---- Study material
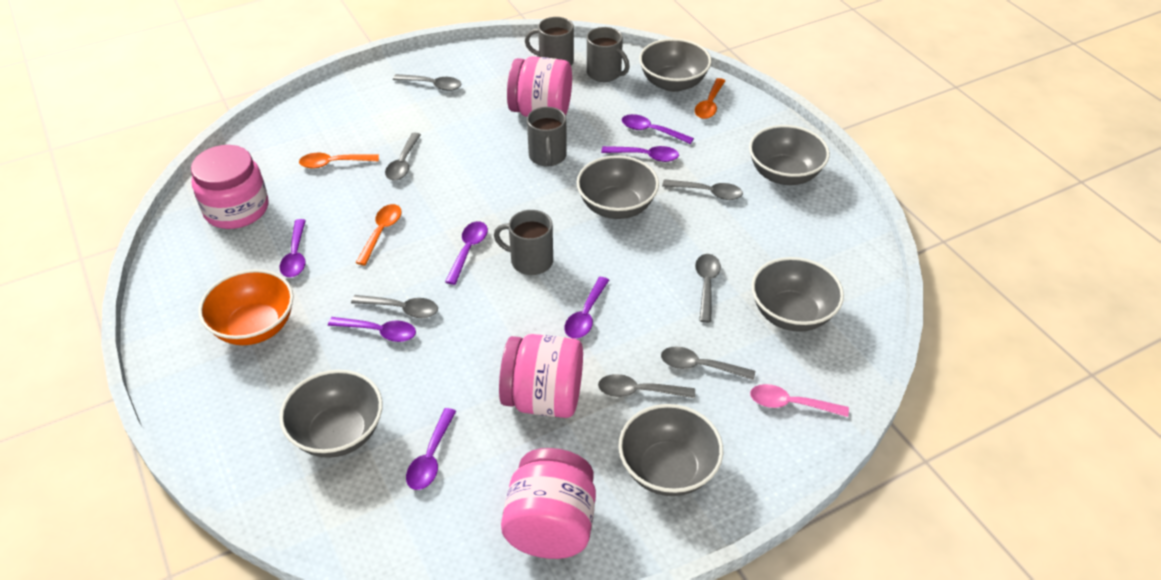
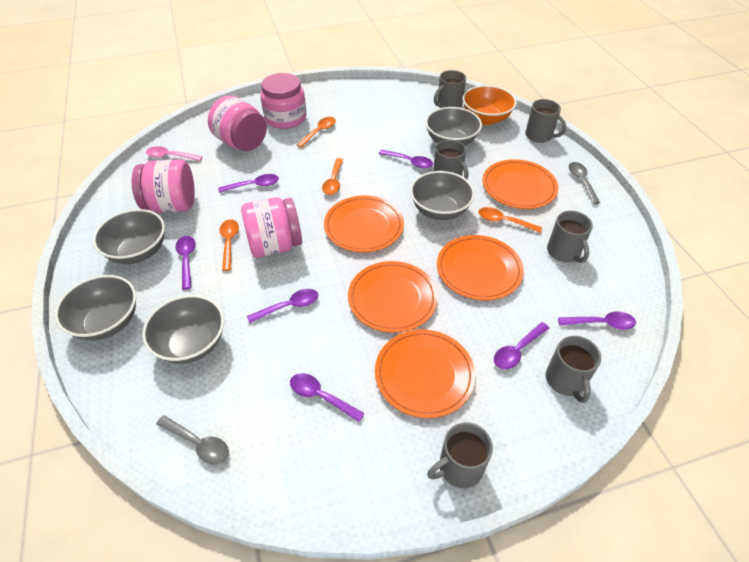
grey bowl: 6 -> 5
grey mug: 4 -> 6
grey spoon: 7 -> 2
orange plate: 0 -> 5
orange spoon: 3 -> 4

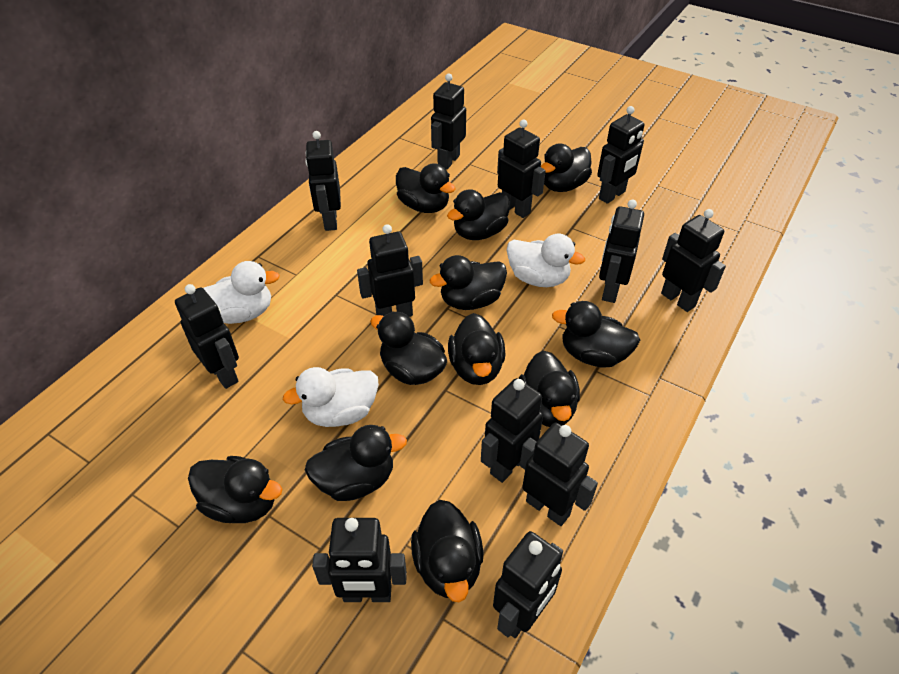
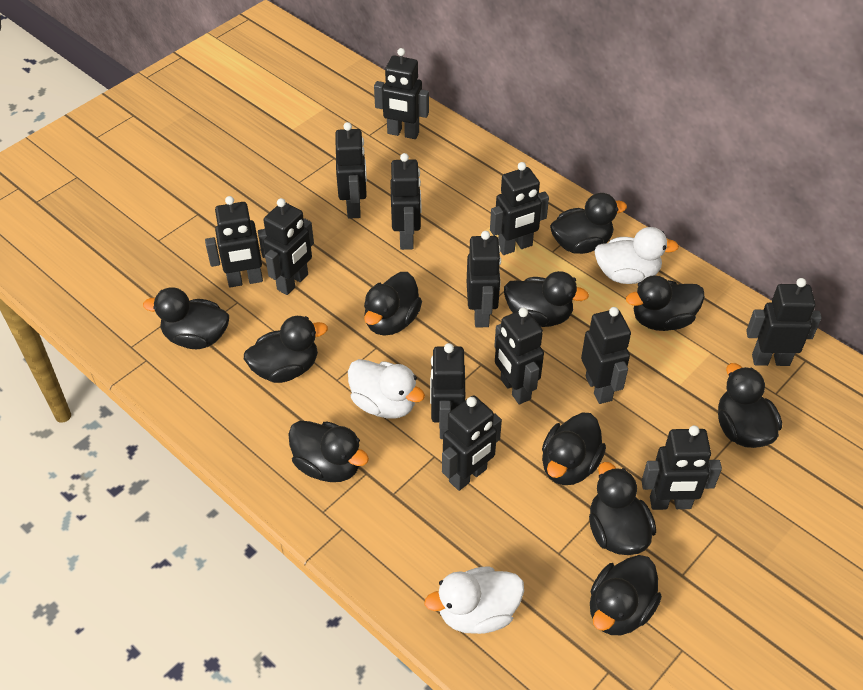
black robot: 12 -> 13

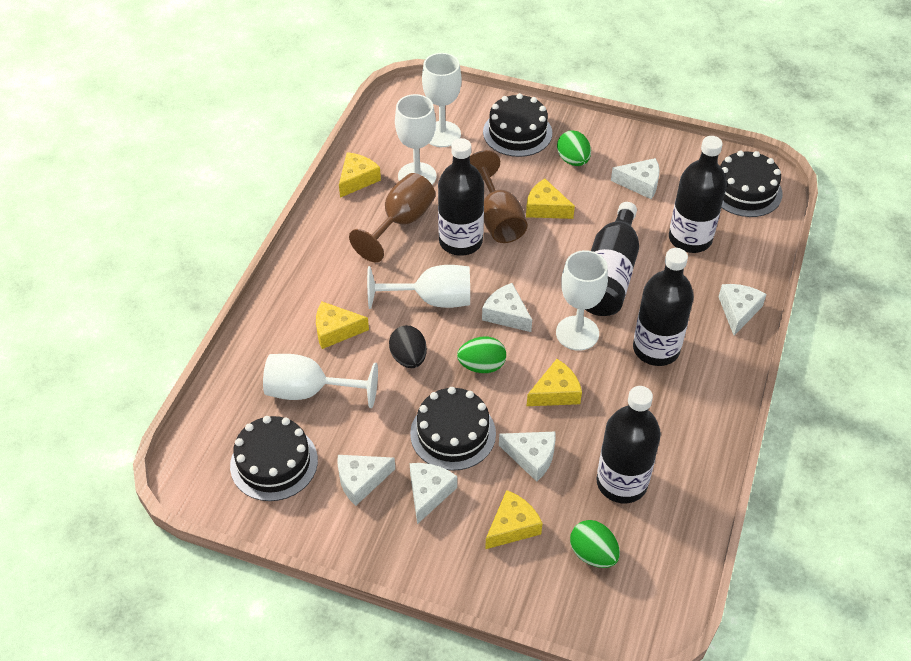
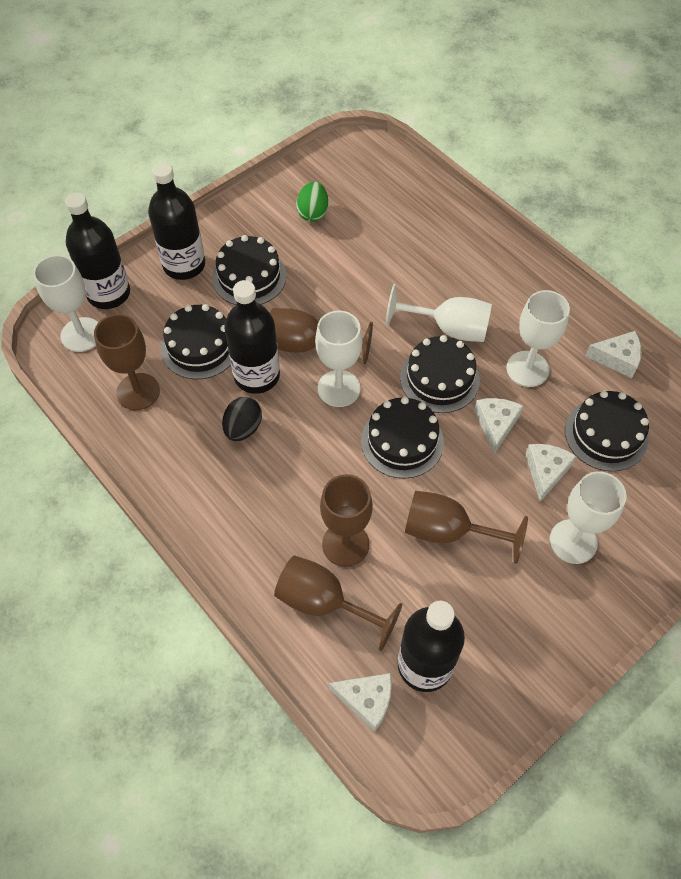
black bottle: 5 -> 4
black cake: 4 -> 5
brown goblet: 2 -> 5
green egg: 3 -> 1
white cheese: 6 -> 4
yellow cheese: 5 -> 0

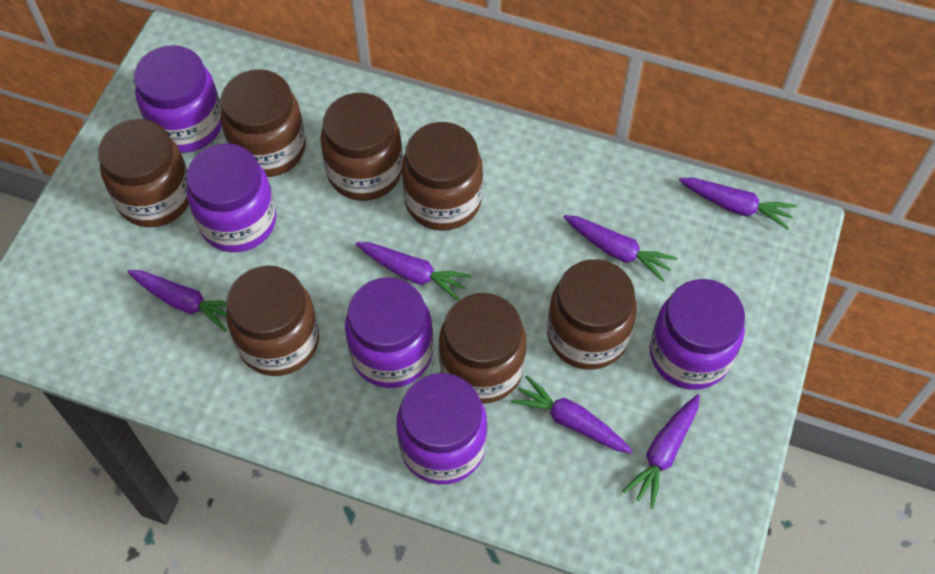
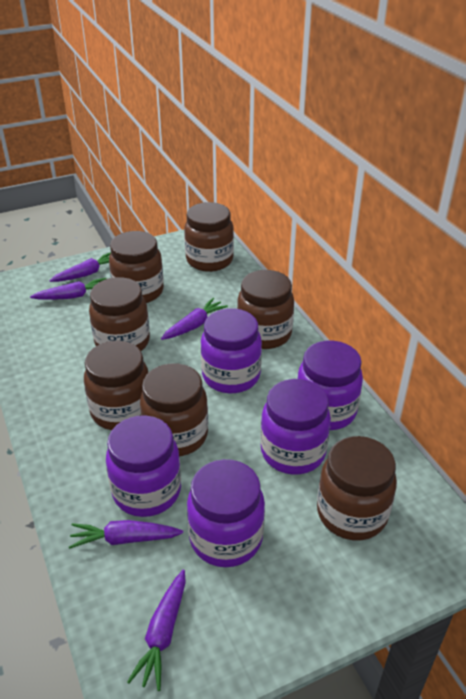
purple carrot: 6 -> 5

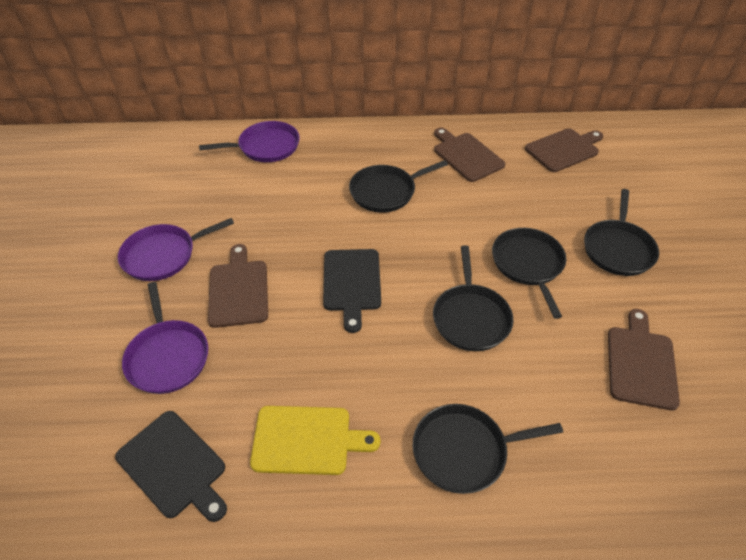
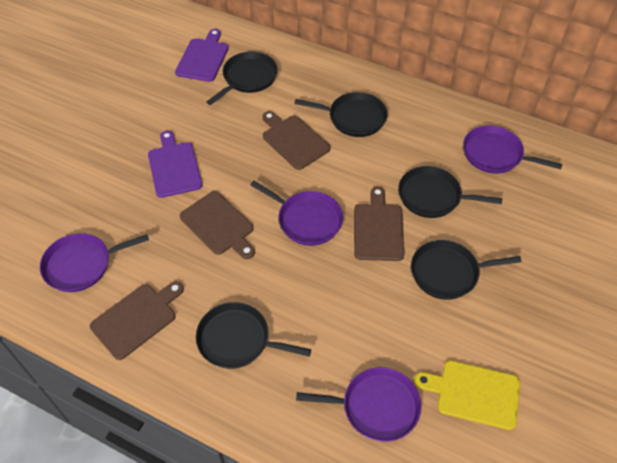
black cutting board: 2 -> 0
purple cutting board: 0 -> 2
purple pan: 3 -> 4

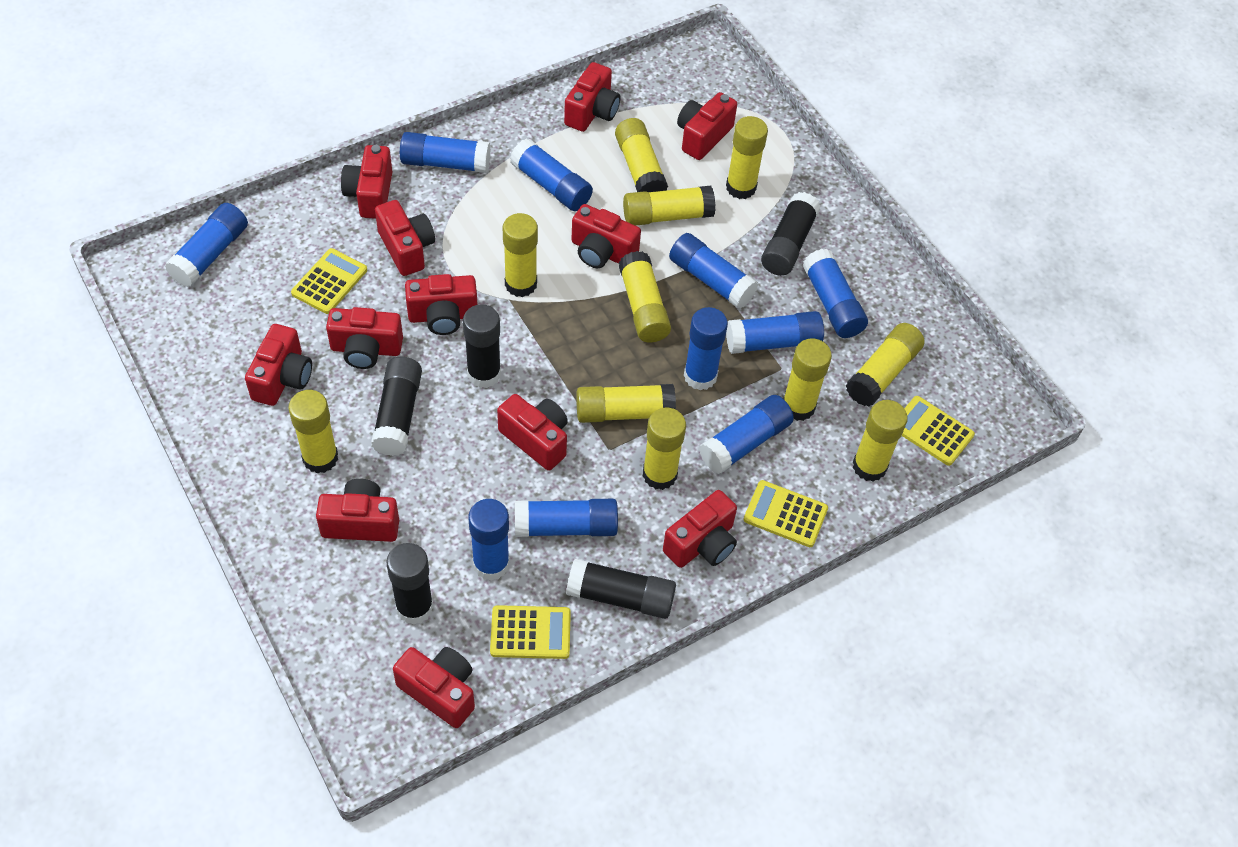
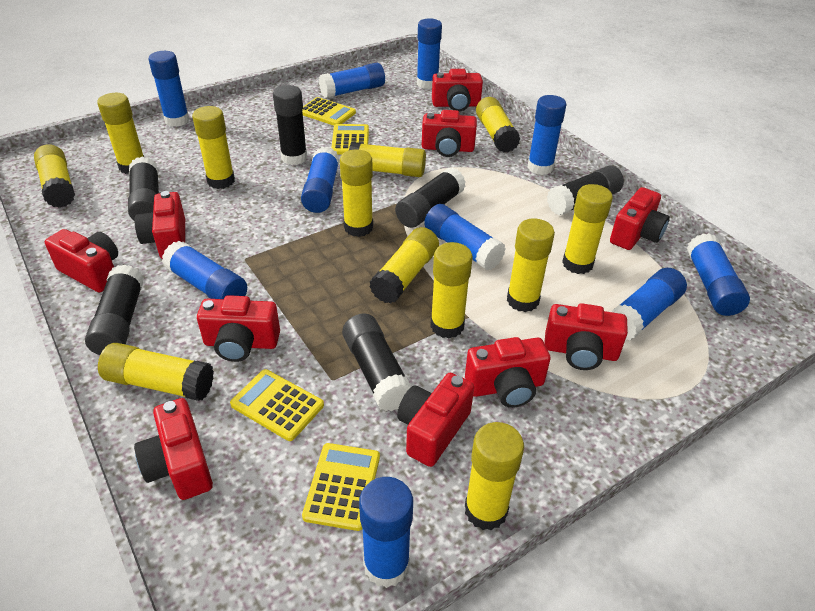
black glue stick: 5 -> 6
red camera: 12 -> 10
yellow glue stick: 11 -> 12

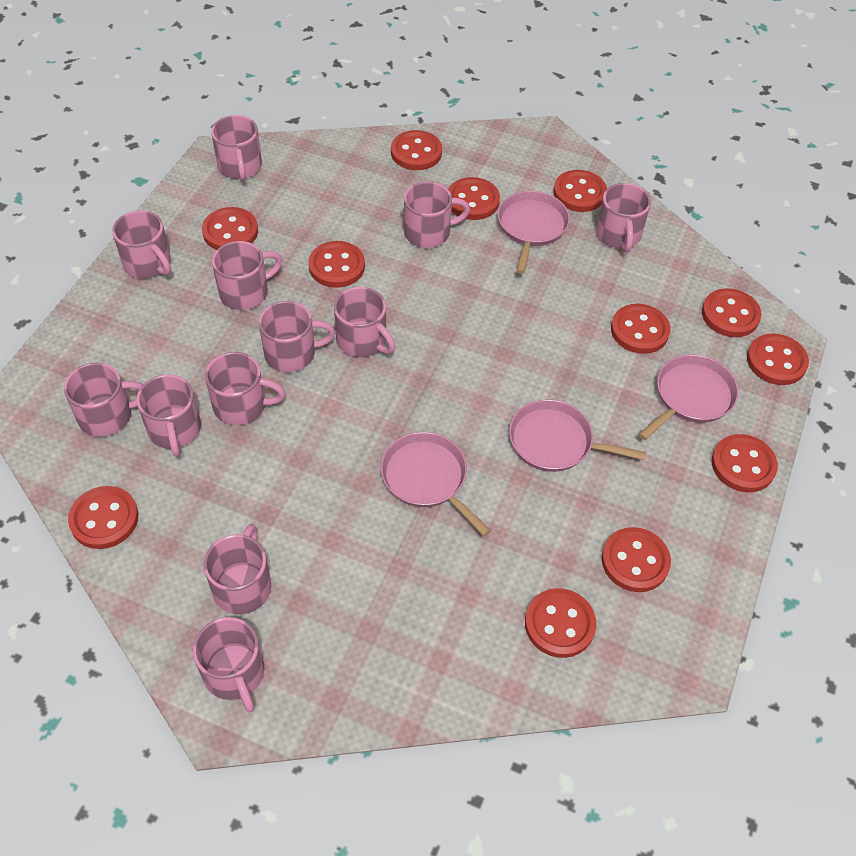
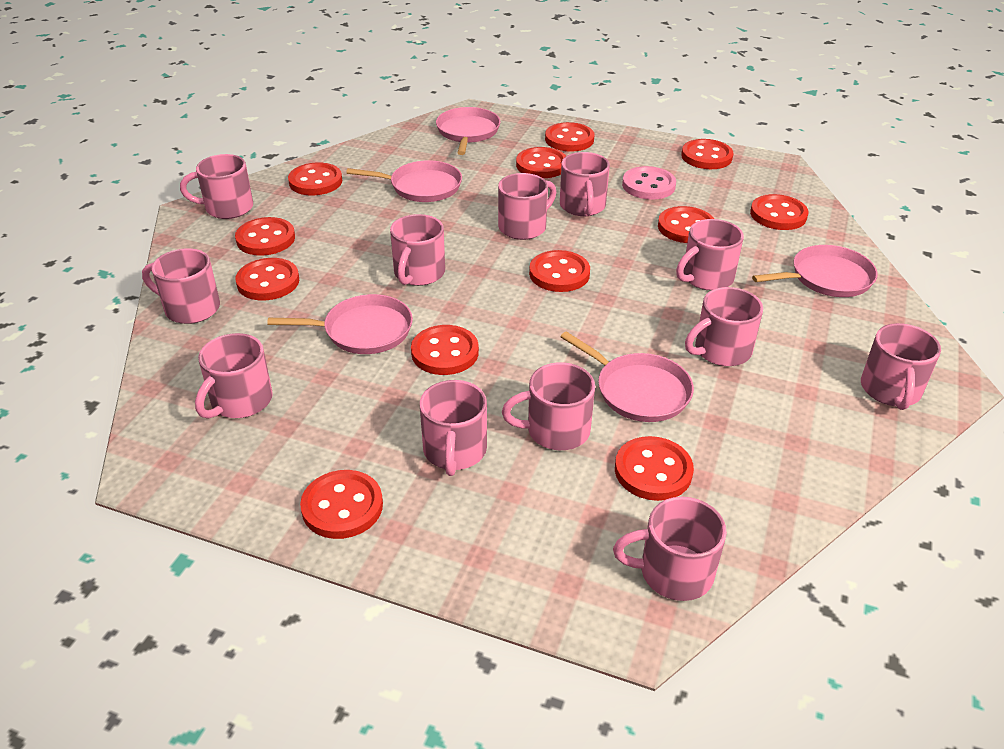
pink button: 0 -> 1
pink pan: 4 -> 5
--------
### [Work to complete]
Gather every line from the listing above in which "black" appears, and copy those lines.

### [Reply to the task]
black robot: 12 -> 13
black bottle: 5 -> 4
black cake: 4 -> 5
black cutting board: 2 -> 0
black glue stick: 5 -> 6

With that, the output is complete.